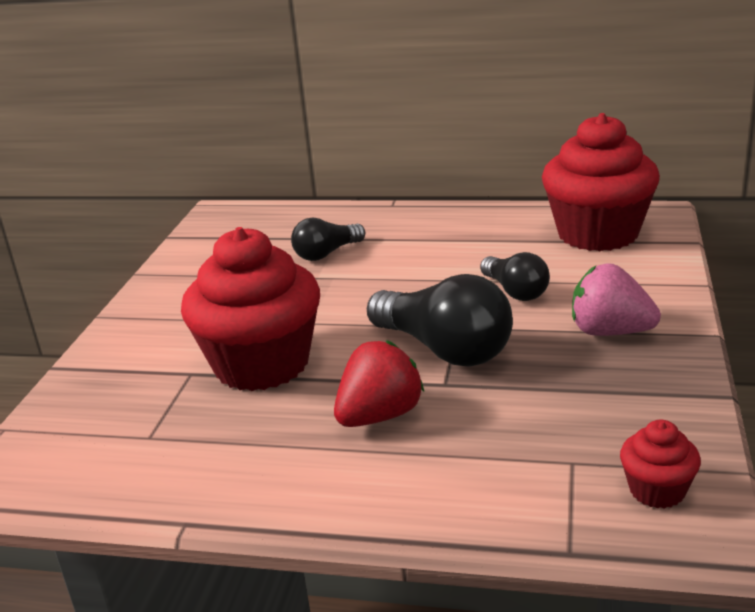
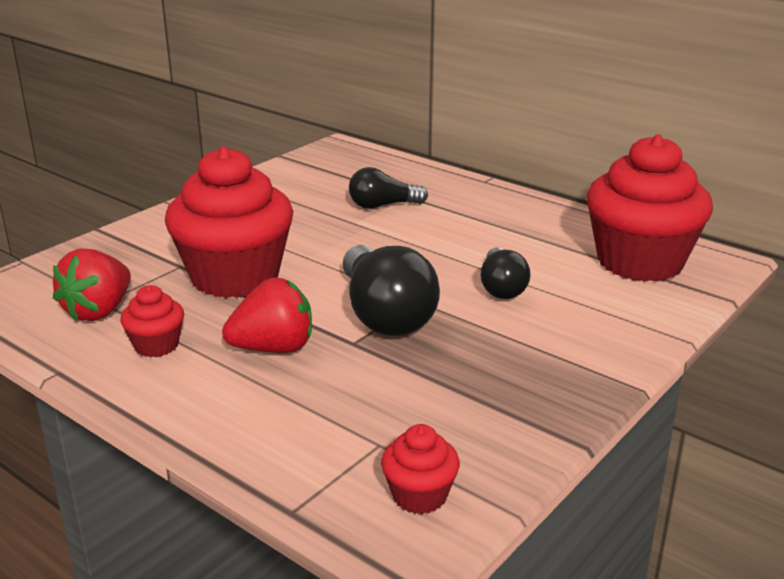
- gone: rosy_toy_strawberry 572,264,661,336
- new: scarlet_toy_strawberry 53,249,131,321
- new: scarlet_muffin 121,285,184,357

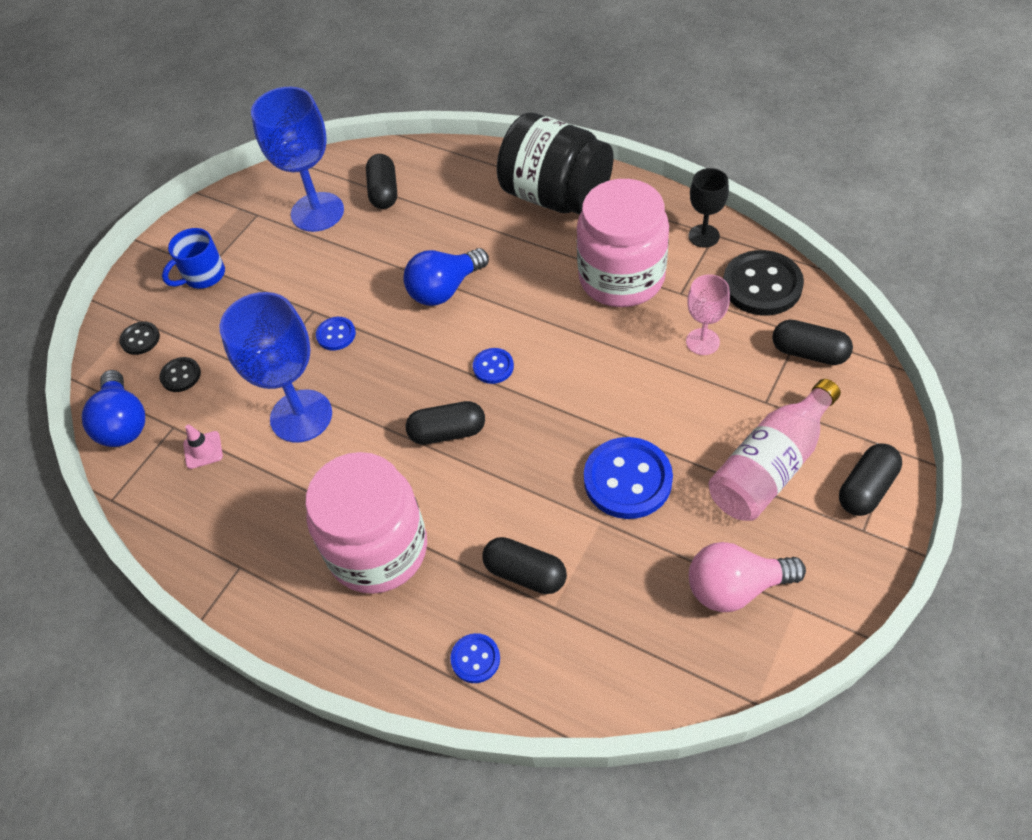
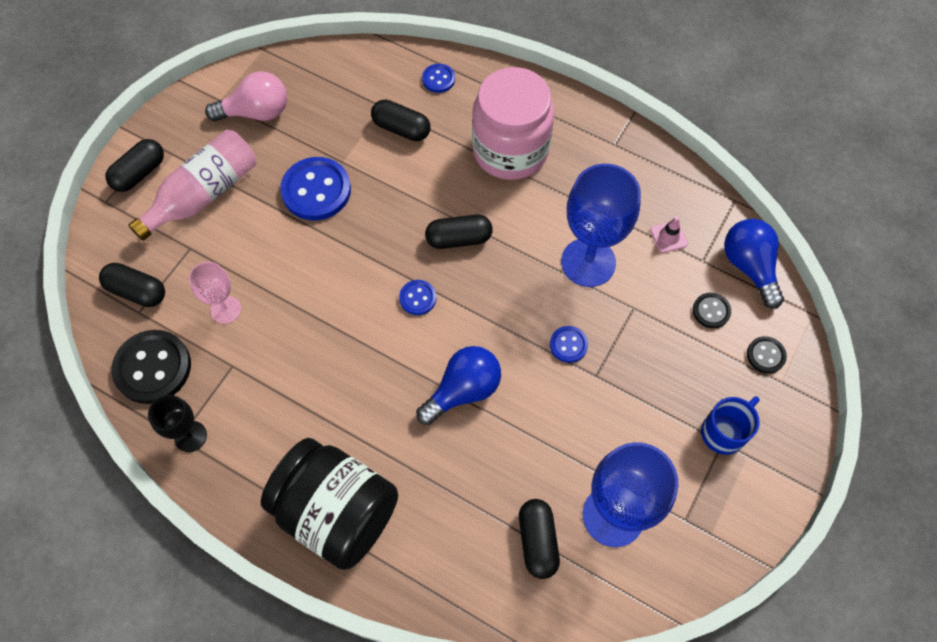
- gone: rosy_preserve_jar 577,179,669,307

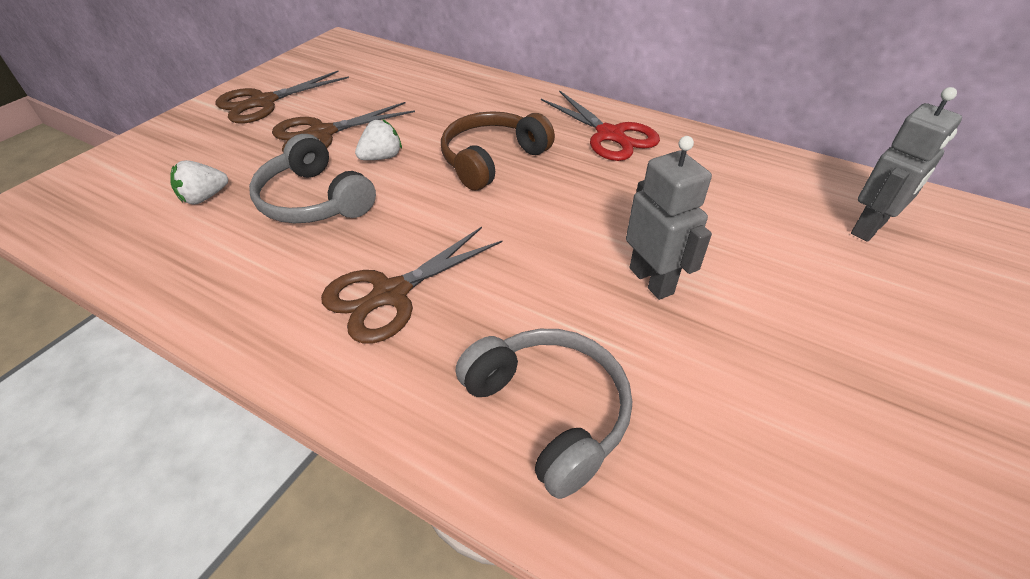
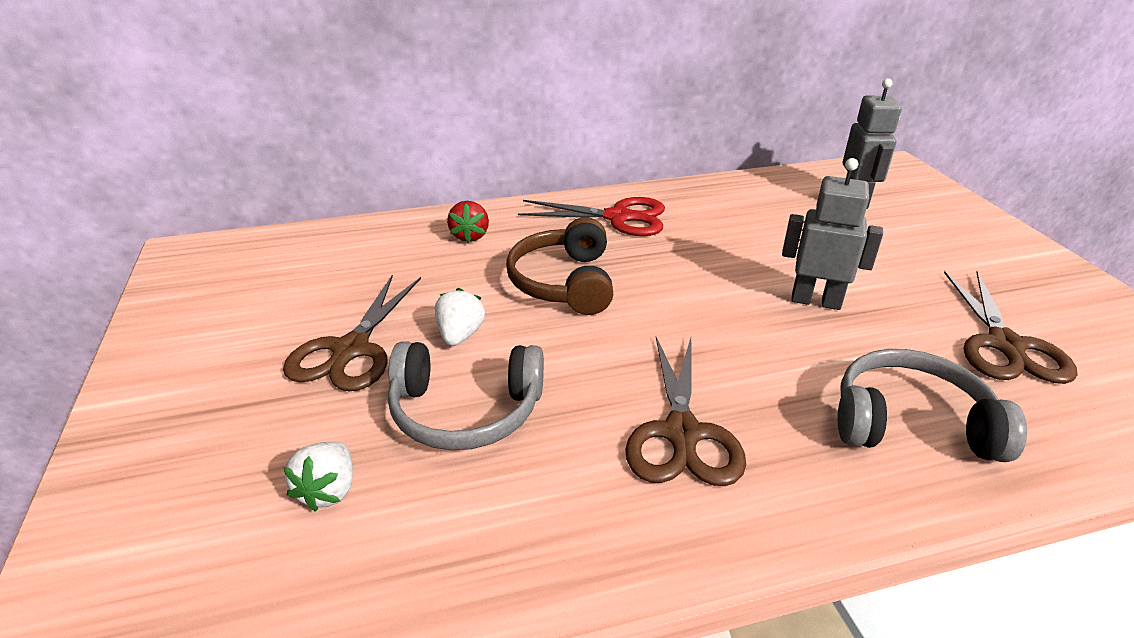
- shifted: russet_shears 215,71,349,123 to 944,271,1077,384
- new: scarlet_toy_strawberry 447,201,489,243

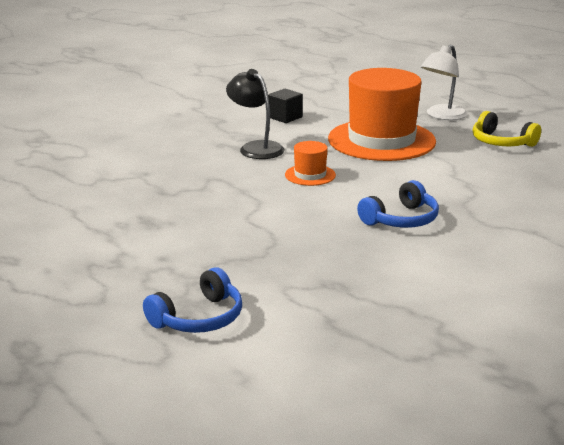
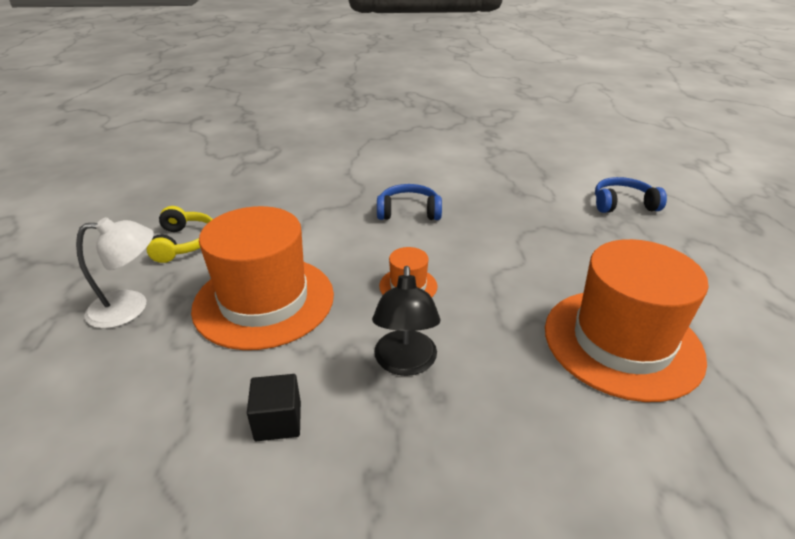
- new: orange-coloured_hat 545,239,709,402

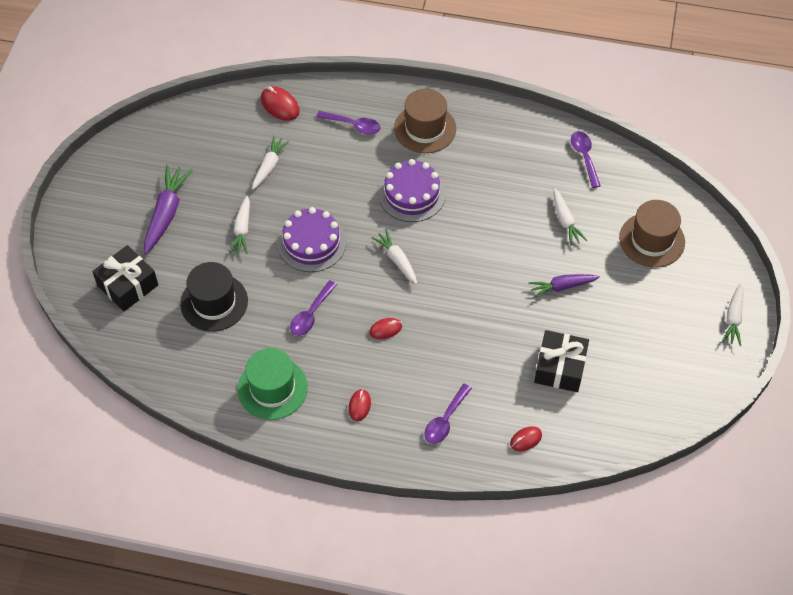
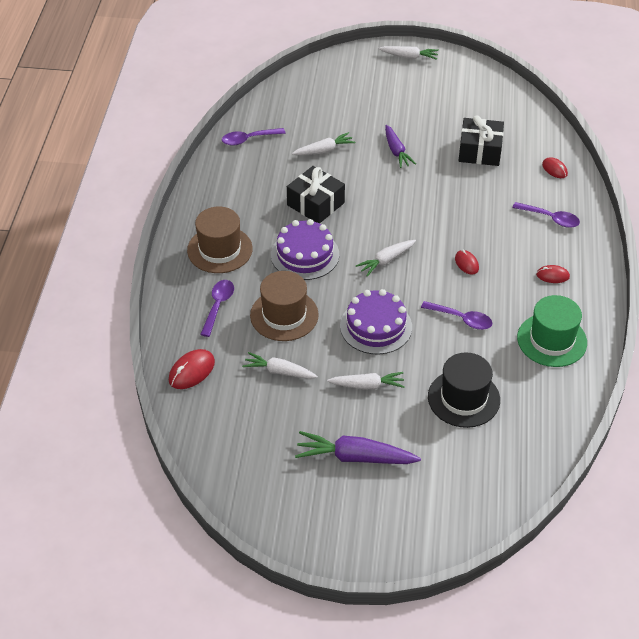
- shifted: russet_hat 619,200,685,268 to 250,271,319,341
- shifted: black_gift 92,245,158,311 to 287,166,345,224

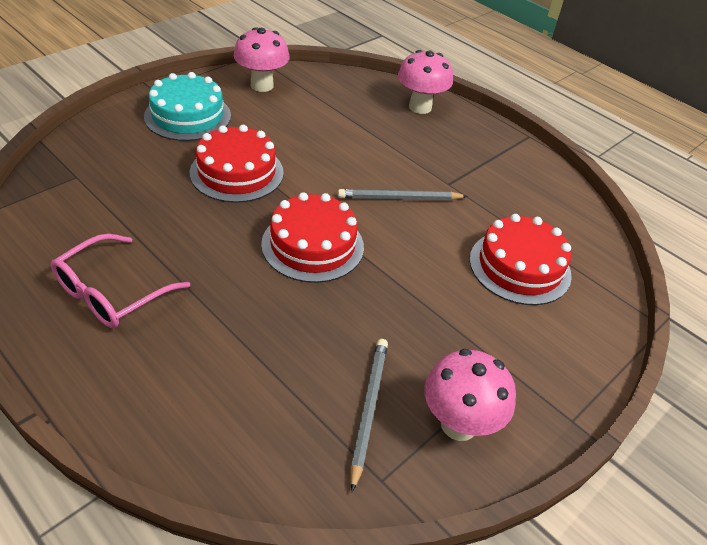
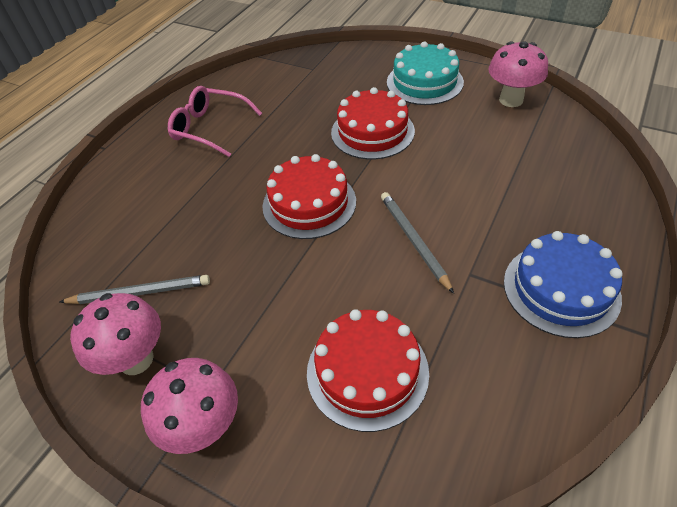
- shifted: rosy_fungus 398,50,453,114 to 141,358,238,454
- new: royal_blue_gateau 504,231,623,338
::::
» **REQUIRED ACTION**
Drop the images; restate the listing exactly.

» **RESULT OF THIS TASK**
- gone: rosy_toy_strawberry 572,264,661,336
- new: scarlet_toy_strawberry 53,249,131,321
- new: scarlet_muffin 121,285,184,357

- gone: rosy_preserve_jar 577,179,669,307

- shifted: russet_shears 215,71,349,123 to 944,271,1077,384
- new: scarlet_toy_strawberry 447,201,489,243

- new: orange-coloured_hat 545,239,709,402

- shifted: russet_hat 619,200,685,268 to 250,271,319,341
- shifted: black_gift 92,245,158,311 to 287,166,345,224

- shifted: rosy_fungus 398,50,453,114 to 141,358,238,454
- new: royal_blue_gateau 504,231,623,338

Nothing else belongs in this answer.